**Task details**. Transcribe verbatim the span of lines that opens with the line containing "(321, 362) = (636, 187): brown" and closes with the last line of the data below.

**Information supplied**.

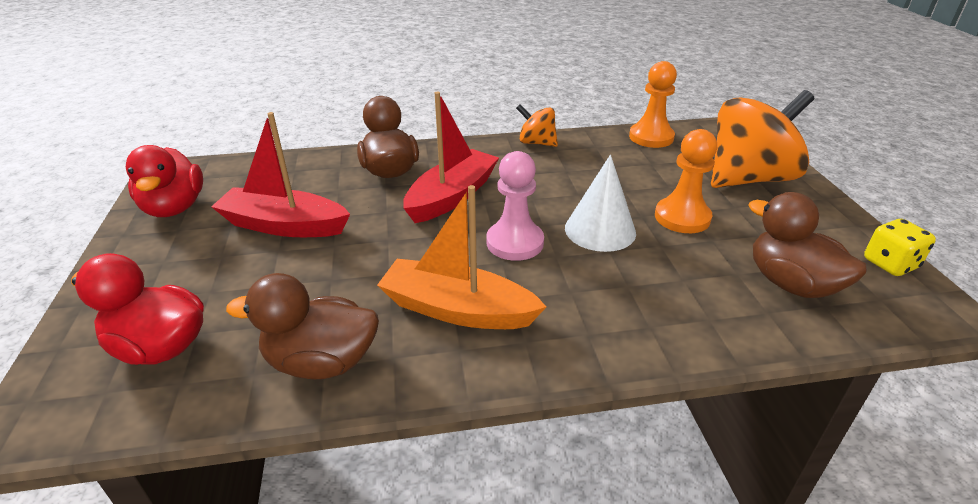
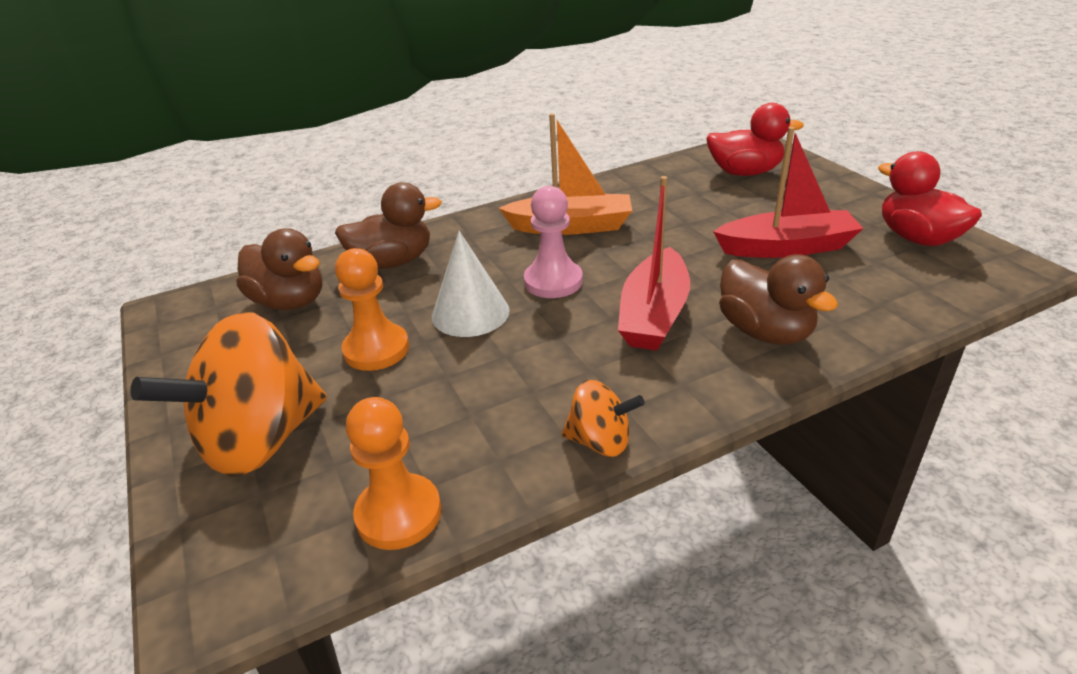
camera: 165 degrees right, 0 degrees up
(321, 362) = (636, 187): brown duck -> brown duck (393, 262)
(890, 264) = (172, 343): yellow dice -> none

**Solution to the exercise**.
(321, 362) = (636, 187): brown duck -> brown duck (393, 262)
(890, 264) = (172, 343): yellow dice -> none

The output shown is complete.